DATA EXTRACT:
++++++++++++++++++++
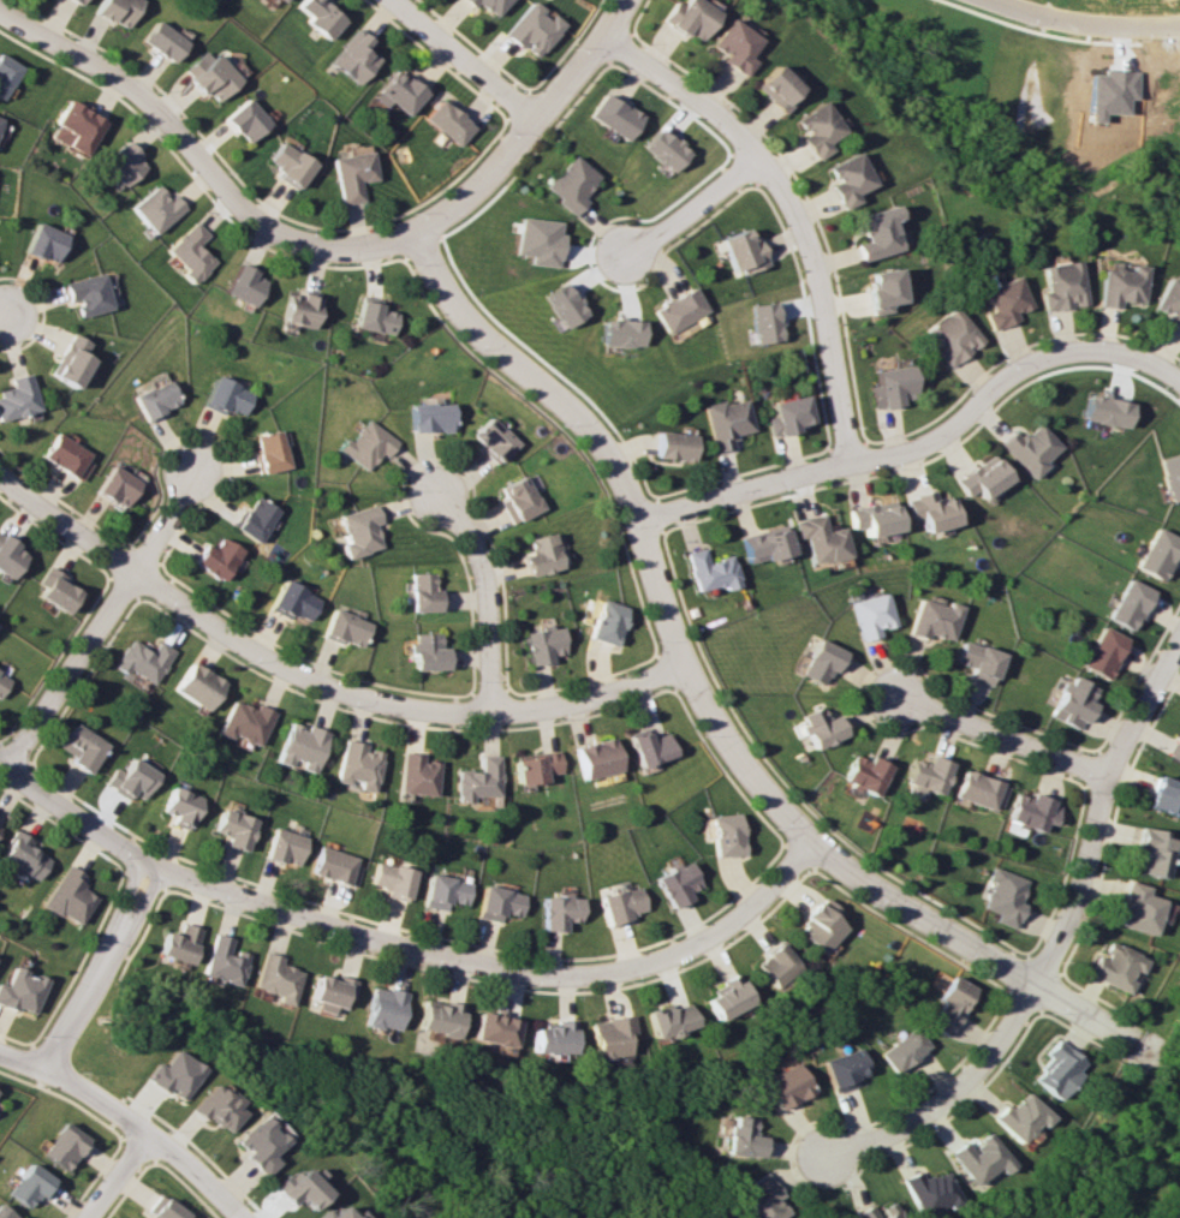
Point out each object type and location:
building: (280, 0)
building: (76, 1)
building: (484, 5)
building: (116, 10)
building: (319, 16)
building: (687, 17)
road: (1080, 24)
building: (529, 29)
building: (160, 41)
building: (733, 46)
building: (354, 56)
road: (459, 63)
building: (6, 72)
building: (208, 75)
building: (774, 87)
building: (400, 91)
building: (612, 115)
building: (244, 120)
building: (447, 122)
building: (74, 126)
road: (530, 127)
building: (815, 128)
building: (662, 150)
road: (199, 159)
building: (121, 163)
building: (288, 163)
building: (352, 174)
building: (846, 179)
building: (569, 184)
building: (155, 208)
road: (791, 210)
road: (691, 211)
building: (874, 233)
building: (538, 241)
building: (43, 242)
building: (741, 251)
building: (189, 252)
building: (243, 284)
++++++++++++++++++++
THE PROBLEM: Restate the material above word for word, so that nothing changes except that the pictures are gone.

RESULT OF THE EXERCISE:
Point out each object type and location:
building: (280, 0)
building: (76, 1)
building: (484, 5)
building: (116, 10)
building: (319, 16)
building: (687, 17)
road: (1080, 24)
building: (529, 29)
building: (160, 41)
building: (733, 46)
building: (354, 56)
road: (459, 63)
building: (6, 72)
building: (208, 75)
building: (774, 87)
building: (400, 91)
building: (612, 115)
building: (244, 120)
building: (447, 122)
building: (74, 126)
road: (530, 127)
building: (815, 128)
building: (662, 150)
road: (199, 159)
building: (121, 163)
building: (288, 163)
building: (352, 174)
building: (846, 179)
building: (569, 184)
building: (155, 208)
road: (791, 210)
road: (691, 211)
building: (874, 233)
building: (538, 241)
building: (43, 242)
building: (741, 251)
building: (189, 252)
building: (243, 284)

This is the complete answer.